Task to complete:
In the data that follows, find the line with "(457, 470) = (343, 104): turquoise"; transcribe it, every later line up to the one with "(707, 291) = (100, 303): pink", and that line as well, exactly and with no others.

Records for this exercise: Begin

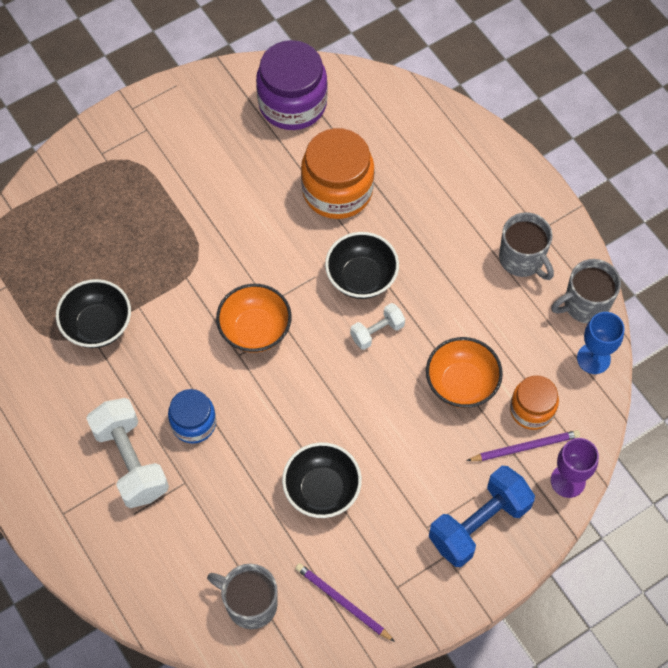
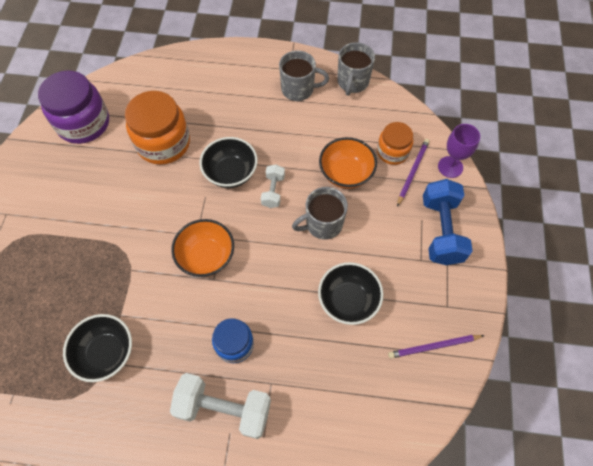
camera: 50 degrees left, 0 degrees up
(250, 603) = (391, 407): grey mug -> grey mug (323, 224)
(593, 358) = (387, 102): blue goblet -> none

Records for this exercise: End
Records for this exercise: Begin

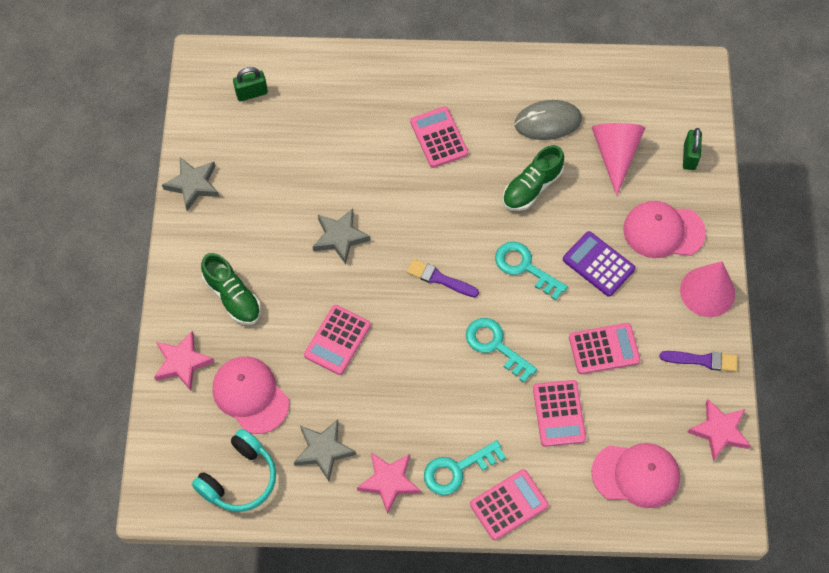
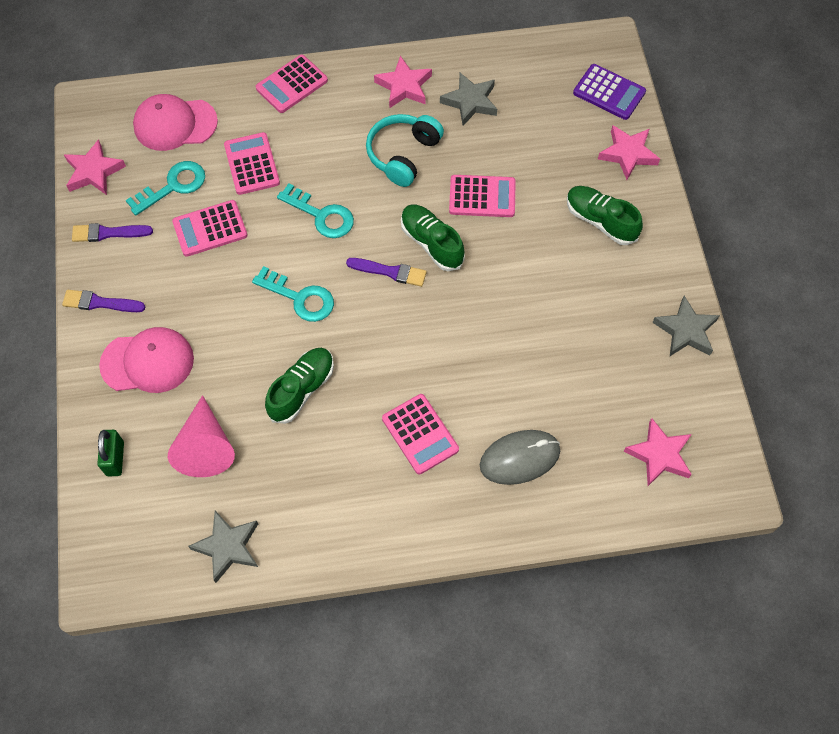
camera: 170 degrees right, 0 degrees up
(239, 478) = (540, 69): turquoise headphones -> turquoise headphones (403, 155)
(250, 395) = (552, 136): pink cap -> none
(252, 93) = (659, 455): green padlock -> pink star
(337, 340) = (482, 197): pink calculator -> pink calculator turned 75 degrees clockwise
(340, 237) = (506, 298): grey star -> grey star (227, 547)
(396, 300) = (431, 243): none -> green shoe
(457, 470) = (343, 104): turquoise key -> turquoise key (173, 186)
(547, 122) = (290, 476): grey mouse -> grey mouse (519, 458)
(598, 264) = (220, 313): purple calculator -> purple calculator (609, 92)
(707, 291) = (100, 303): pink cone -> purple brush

Records for this exercise: End

Response to this task:
(457, 470) = (343, 104): turquoise key -> turquoise key (173, 186)
(547, 122) = (290, 476): grey mouse -> grey mouse (519, 458)
(598, 264) = (220, 313): purple calculator -> purple calculator (609, 92)
(707, 291) = (100, 303): pink cone -> purple brush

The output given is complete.